◆ YOUR OBJECTIVE ◆
The stretch from the line with "none -> green brick C1 level 2" through the line with "none -> purple tile D8:D9 level 1" in the records below: write it out exactly, and nothing else.

BEGIN INFORMATION SUPPLIED

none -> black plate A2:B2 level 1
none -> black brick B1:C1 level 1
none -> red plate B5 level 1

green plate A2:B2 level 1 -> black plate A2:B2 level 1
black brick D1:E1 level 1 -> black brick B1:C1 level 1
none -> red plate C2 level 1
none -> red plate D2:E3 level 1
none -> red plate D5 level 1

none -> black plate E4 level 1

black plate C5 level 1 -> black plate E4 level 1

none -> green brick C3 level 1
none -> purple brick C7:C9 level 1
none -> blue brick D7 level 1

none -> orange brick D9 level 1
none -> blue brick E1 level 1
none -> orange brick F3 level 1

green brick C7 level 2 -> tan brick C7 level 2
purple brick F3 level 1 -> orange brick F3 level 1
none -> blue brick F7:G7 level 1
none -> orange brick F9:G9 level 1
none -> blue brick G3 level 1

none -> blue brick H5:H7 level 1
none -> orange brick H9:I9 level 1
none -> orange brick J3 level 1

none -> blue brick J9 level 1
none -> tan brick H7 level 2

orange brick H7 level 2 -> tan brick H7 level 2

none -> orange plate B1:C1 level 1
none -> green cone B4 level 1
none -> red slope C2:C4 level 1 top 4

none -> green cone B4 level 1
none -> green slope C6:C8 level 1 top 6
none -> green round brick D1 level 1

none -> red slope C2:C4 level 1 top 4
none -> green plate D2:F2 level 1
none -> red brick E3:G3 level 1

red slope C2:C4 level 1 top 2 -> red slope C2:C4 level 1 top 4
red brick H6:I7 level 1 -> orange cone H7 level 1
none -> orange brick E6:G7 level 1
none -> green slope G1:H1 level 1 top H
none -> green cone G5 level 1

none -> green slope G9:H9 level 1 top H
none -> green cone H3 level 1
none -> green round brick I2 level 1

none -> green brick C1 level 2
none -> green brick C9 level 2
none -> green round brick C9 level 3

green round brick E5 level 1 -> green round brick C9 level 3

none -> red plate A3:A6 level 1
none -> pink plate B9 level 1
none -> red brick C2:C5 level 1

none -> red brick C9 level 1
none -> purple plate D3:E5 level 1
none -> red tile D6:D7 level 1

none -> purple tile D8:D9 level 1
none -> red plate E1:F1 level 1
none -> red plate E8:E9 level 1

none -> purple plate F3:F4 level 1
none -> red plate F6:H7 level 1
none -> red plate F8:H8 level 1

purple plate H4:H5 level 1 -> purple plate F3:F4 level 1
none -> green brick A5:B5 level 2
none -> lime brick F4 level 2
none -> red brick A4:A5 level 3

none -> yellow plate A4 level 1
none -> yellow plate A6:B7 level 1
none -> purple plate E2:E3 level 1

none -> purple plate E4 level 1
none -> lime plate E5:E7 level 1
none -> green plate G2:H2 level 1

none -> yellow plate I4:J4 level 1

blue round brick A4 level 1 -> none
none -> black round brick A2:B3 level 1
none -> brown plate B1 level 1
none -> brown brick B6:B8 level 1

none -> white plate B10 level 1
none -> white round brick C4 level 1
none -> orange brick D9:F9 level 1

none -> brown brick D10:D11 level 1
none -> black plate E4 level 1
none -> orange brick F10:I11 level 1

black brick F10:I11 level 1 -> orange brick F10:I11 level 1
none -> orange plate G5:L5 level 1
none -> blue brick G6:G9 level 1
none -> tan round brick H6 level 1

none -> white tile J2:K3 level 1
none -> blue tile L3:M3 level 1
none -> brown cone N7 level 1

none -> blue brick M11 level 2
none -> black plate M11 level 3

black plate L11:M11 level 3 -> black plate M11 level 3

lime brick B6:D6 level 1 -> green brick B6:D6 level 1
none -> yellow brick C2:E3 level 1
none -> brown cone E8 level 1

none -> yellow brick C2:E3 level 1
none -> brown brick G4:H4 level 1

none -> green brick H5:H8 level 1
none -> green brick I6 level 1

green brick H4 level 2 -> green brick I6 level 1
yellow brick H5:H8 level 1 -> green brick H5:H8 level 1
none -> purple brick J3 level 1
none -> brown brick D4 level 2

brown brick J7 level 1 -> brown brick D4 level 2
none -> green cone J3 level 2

END INFORMATION SUPPLIED

◆ PROBLEM SOLUTION ◆
none -> green brick C1 level 2
none -> green brick C9 level 2
none -> green round brick C9 level 3

green round brick E5 level 1 -> green round brick C9 level 3

none -> red plate A3:A6 level 1
none -> pink plate B9 level 1
none -> red brick C2:C5 level 1

none -> red brick C9 level 1
none -> purple plate D3:E5 level 1
none -> red tile D6:D7 level 1

none -> purple tile D8:D9 level 1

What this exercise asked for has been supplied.